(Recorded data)

^^^^^^^^

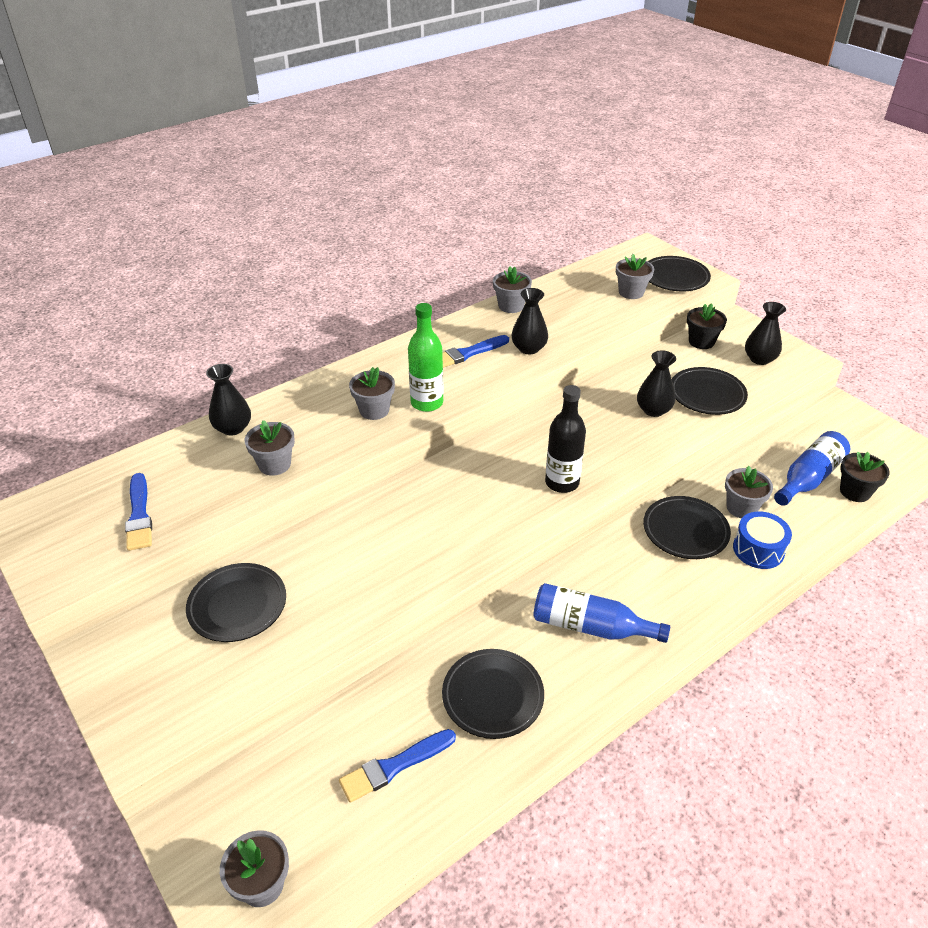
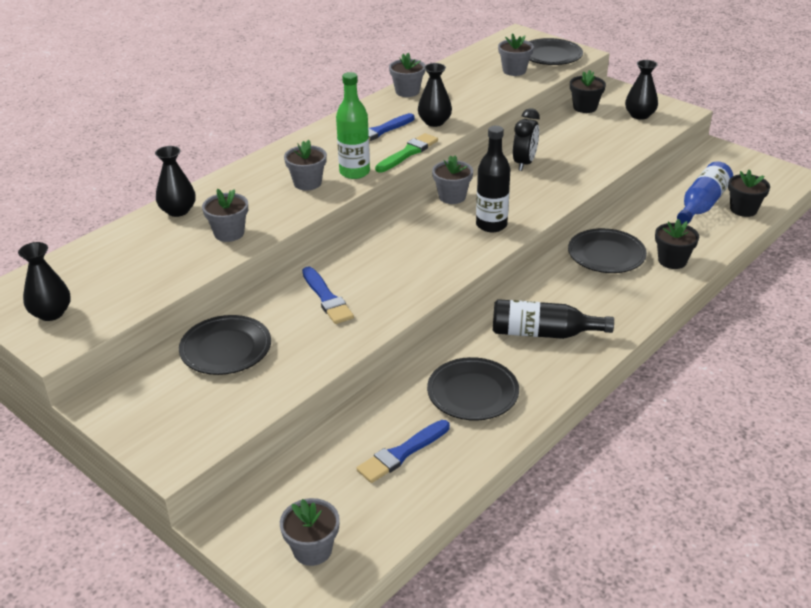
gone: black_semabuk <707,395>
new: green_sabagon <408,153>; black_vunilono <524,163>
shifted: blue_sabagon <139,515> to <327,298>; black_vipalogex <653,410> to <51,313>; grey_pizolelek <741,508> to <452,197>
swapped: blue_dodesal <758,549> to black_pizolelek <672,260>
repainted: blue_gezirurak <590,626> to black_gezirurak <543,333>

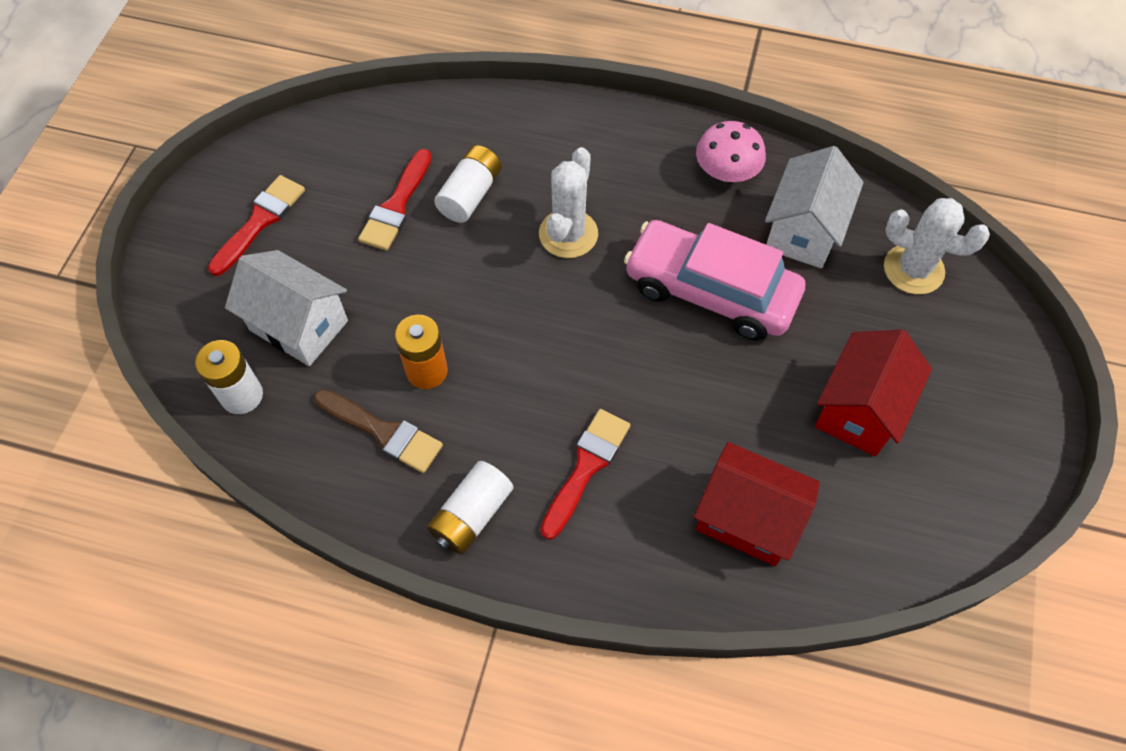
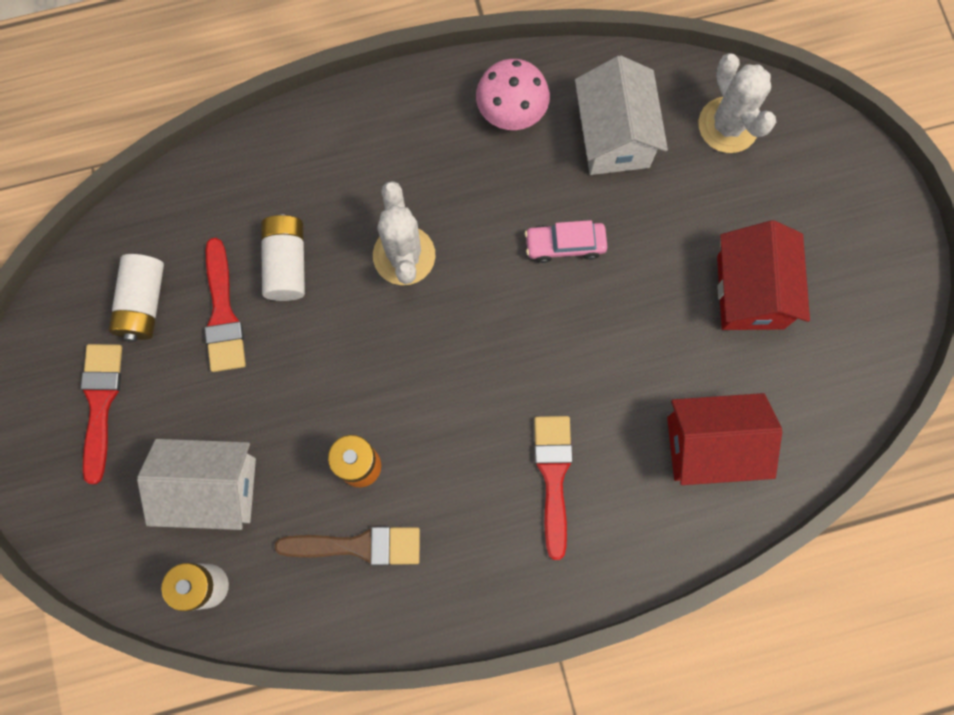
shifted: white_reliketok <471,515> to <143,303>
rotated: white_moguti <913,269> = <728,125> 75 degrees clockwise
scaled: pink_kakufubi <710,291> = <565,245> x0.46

^^^^^^^^

### Work task
Omit the pictures. Print, word for word, the lines from the beginning of the entries above through the line that holds "swapped: blue_dodesal <758,549>".

### Solved problem
gone: black_semabuk <707,395>
new: green_sabagon <408,153>; black_vunilono <524,163>
shifted: blue_sabagon <139,515> to <327,298>; black_vipalogex <653,410> to <51,313>; grey_pizolelek <741,508> to <452,197>
swapped: blue_dodesal <758,549> to black_pizolelek <672,260>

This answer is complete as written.